→ **TASK ITEM**: What lines of the data below hold the string "bowl"? Copy each one out.

→ **DATA SHOWN**:
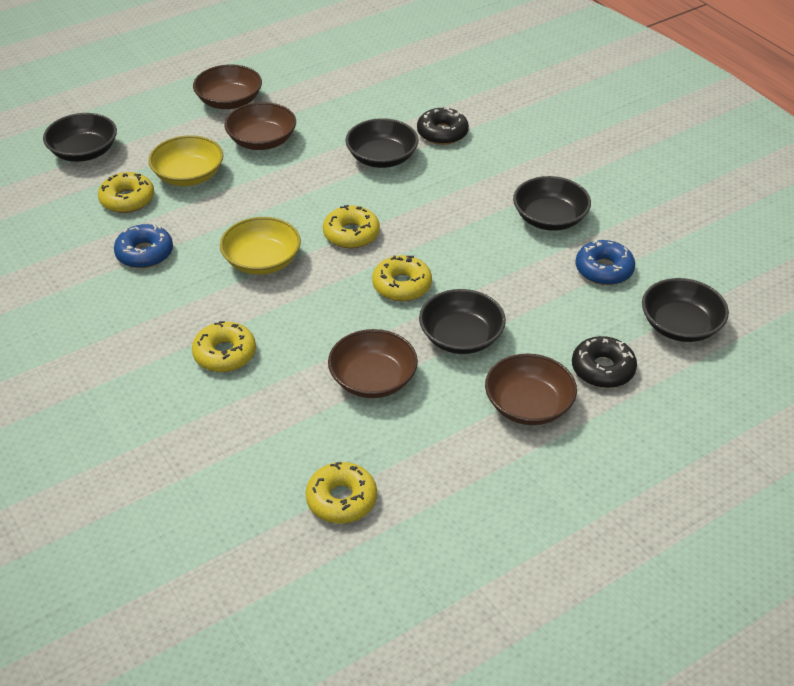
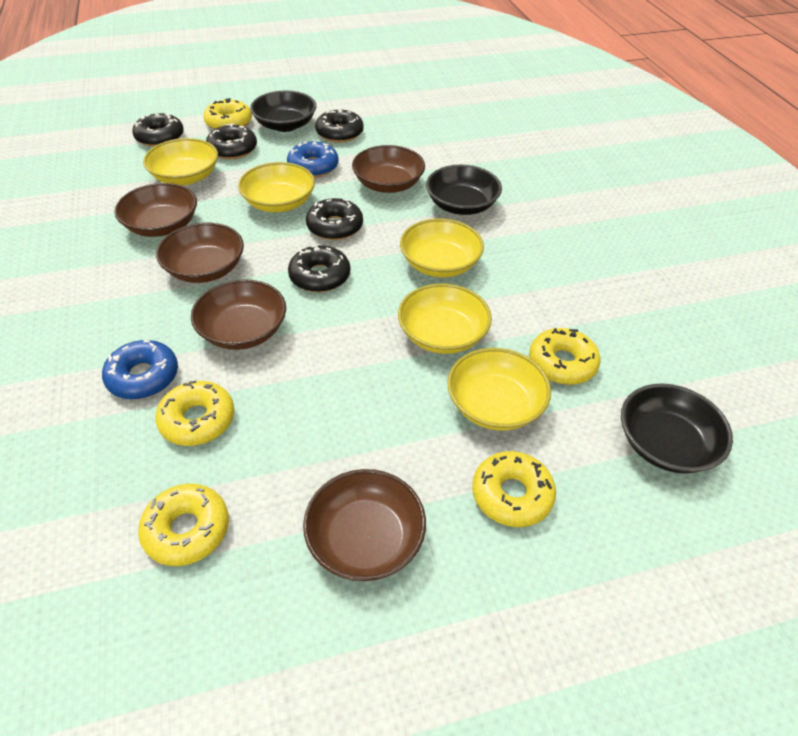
black bowl: 5 -> 3
black donut: 2 -> 5
brown bowl: 4 -> 5
yellow bowl: 2 -> 5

→ **REPLY**:
black bowl: 5 -> 3
brown bowl: 4 -> 5
yellow bowl: 2 -> 5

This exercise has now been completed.